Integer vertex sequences
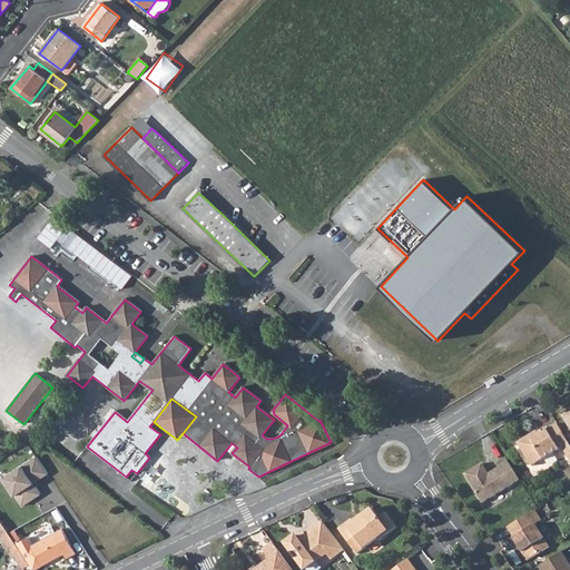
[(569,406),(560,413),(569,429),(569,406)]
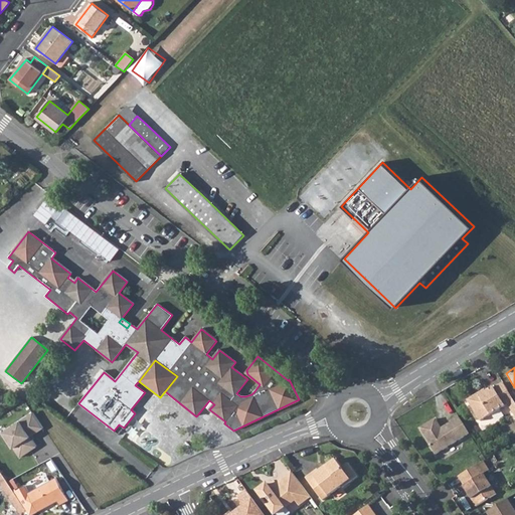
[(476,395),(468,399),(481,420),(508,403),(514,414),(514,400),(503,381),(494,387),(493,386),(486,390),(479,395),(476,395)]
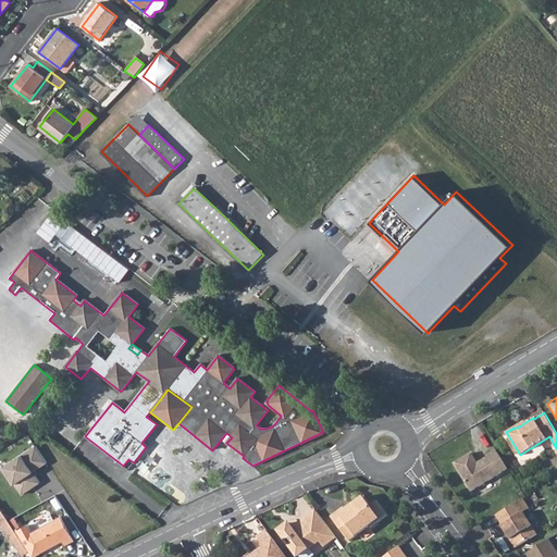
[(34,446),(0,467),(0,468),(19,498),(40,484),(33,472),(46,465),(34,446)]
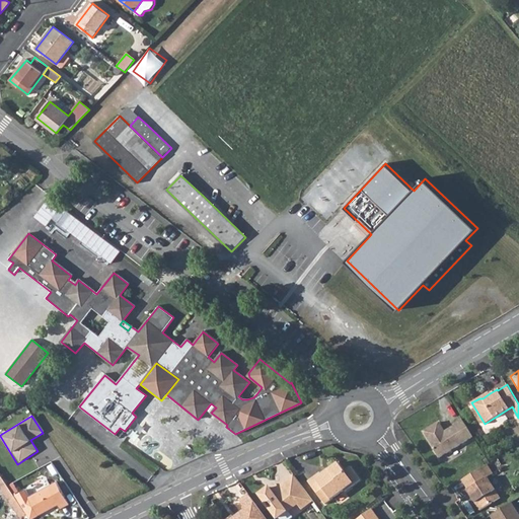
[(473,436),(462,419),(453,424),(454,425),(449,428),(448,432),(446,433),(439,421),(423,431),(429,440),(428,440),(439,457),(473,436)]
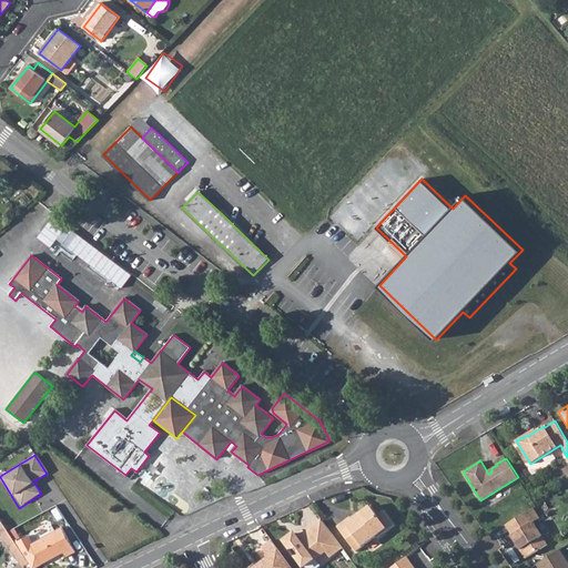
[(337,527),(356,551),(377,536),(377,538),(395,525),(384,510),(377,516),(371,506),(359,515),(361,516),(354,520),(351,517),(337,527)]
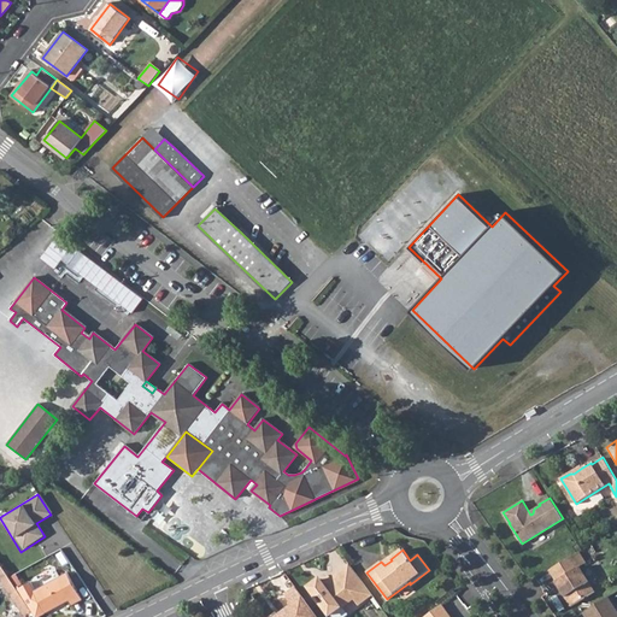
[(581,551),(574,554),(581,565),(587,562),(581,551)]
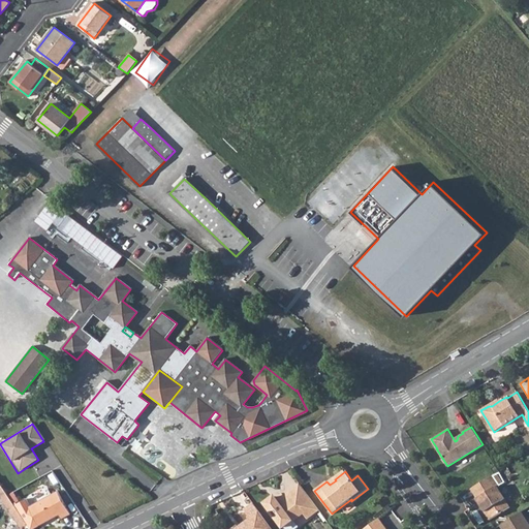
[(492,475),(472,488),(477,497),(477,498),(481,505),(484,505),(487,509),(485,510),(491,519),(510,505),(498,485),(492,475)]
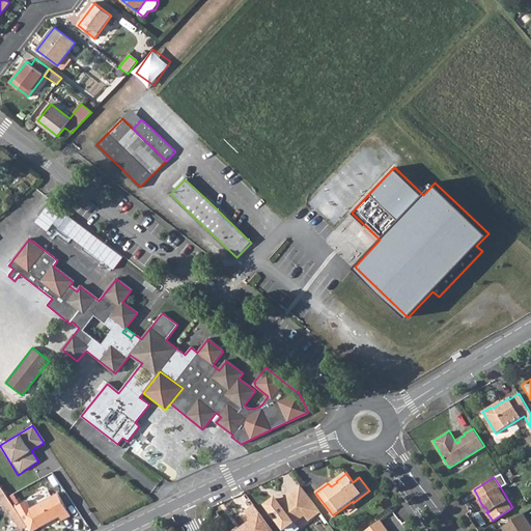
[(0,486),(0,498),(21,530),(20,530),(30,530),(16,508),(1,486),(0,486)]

_PROMPT_
From the first record above to the last, output each one exactly and omit the pictures.

_TASK OUTPUT_
[(569,406),(560,413),(569,429),(569,406)]
[(476,395),(468,399),(481,420),(508,403),(514,414),(514,400),(503,381),(494,387),(493,386),(486,390),(479,395),(476,395)]
[(34,446),(0,467),(0,468),(19,498),(40,484),(33,472),(46,465),(34,446)]
[(473,436),(462,419),(453,424),(454,425),(449,428),(448,432),(446,433),(439,421),(423,431),(429,440),(428,440),(439,457),(473,436)]
[(337,527),(356,551),(377,536),(377,538),(395,525),(384,510),(377,516),(371,506),(359,515),(361,516),(354,520),(351,517),(337,527)]
[(581,551),(574,554),(581,565),(587,562),(581,551)]
[(492,475),(472,488),(477,497),(477,498),(481,505),(484,505),(487,509),(485,510),(491,519),(510,505),(498,485),(492,475)]
[(0,486),(0,498),(21,530),(20,530),(30,530),(16,508),(1,486),(0,486)]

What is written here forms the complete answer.